TRY IT: In the listing below, count every line that contains "lime". Give nothing but the number.
*** Begin section ***
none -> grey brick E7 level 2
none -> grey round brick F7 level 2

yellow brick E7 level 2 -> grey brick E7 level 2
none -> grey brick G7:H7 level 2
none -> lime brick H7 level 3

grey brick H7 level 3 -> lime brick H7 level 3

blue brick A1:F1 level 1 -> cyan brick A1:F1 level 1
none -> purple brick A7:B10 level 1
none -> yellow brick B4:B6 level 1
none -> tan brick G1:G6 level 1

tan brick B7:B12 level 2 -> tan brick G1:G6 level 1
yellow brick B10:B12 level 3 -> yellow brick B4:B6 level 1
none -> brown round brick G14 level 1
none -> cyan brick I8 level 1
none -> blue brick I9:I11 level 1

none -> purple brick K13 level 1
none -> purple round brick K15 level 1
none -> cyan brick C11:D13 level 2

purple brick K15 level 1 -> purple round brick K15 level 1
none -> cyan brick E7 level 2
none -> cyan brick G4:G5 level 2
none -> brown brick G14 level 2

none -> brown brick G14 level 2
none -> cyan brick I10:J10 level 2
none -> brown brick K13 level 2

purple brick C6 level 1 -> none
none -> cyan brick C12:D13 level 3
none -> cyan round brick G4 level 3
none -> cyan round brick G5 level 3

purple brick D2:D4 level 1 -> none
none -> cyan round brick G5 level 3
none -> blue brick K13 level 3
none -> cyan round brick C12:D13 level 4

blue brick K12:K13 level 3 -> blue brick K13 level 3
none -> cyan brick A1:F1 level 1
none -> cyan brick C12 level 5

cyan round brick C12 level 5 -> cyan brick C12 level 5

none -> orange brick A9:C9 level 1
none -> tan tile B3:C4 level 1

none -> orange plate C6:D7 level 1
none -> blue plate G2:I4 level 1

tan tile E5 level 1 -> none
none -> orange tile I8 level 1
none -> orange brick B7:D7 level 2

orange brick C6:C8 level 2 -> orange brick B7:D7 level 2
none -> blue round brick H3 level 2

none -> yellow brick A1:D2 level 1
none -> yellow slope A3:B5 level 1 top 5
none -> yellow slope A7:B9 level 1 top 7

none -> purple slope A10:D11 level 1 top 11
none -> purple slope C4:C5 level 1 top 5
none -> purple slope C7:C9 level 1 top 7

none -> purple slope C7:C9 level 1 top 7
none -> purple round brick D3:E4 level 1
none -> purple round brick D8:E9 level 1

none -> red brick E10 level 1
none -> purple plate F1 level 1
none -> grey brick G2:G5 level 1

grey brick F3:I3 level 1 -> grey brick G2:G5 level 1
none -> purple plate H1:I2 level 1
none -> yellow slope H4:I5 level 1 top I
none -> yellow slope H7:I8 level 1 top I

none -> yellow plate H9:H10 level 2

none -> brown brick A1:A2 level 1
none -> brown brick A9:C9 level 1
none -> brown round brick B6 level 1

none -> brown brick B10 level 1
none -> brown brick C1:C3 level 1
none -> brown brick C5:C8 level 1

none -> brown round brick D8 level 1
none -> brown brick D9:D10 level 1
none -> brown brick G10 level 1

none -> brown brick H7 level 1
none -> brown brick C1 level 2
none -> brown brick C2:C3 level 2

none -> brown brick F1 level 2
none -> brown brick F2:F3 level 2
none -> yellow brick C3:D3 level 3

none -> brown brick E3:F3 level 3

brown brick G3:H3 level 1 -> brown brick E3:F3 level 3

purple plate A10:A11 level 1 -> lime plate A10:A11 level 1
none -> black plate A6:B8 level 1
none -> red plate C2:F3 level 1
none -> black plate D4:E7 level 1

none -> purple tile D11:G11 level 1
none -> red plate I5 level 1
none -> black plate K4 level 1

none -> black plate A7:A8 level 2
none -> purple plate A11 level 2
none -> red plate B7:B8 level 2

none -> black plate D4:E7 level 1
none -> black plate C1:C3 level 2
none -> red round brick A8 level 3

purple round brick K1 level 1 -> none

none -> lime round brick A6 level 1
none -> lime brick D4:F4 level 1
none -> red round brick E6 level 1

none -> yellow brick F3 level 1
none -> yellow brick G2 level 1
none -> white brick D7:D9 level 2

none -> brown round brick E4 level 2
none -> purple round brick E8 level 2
*** End section ***
RESPONSE AREA: 5